■ **Your task**: All of the data should be repeated exactly; pictures are not part of the copy.

■ **Data extract**:
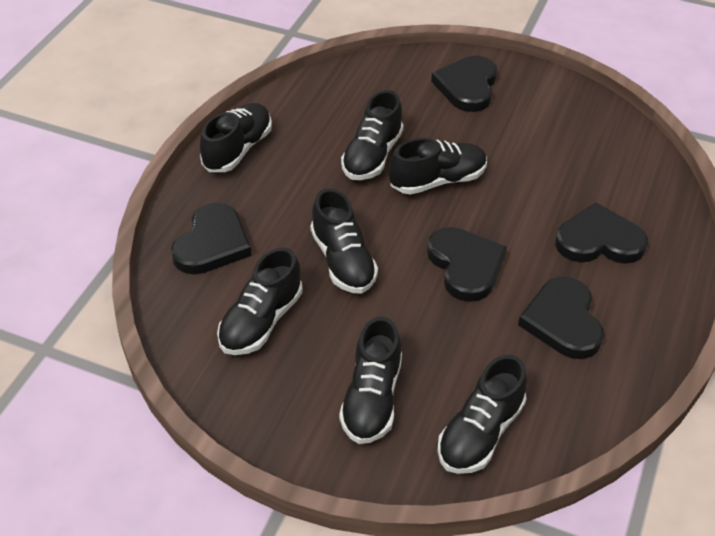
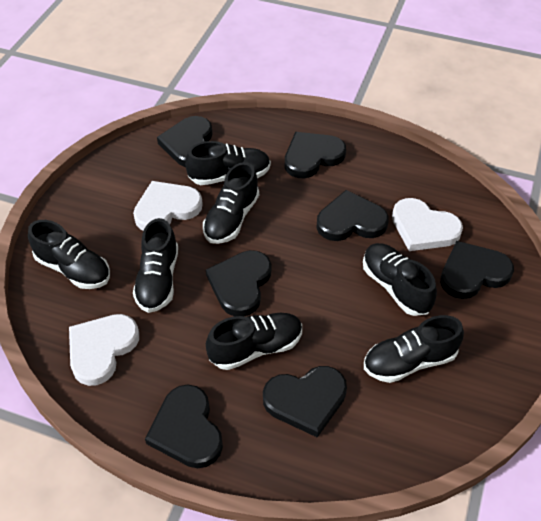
black heart: 5 -> 7
white heart: 0 -> 3

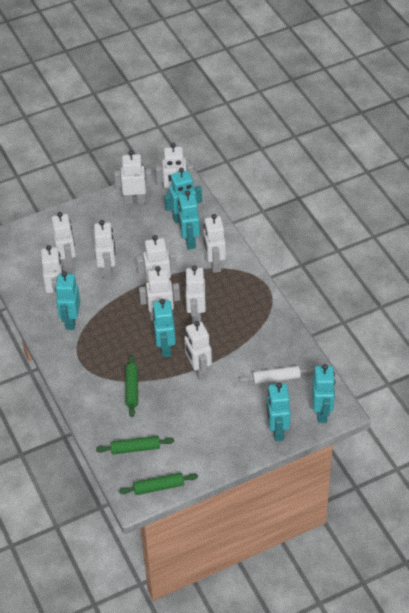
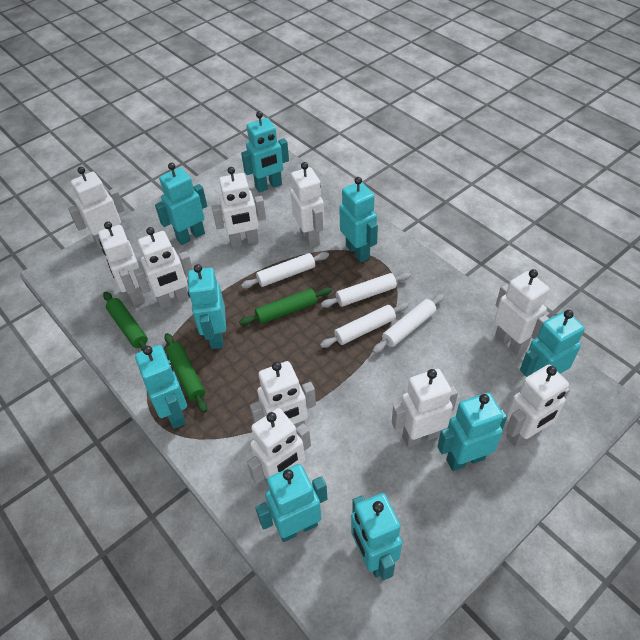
turquoise robot: 6 -> 9
white rolling pin: 1 -> 4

■ **Answer section**:
black heart: 5 -> 7
white heart: 0 -> 3

turquoise robot: 6 -> 9
white rolling pin: 1 -> 4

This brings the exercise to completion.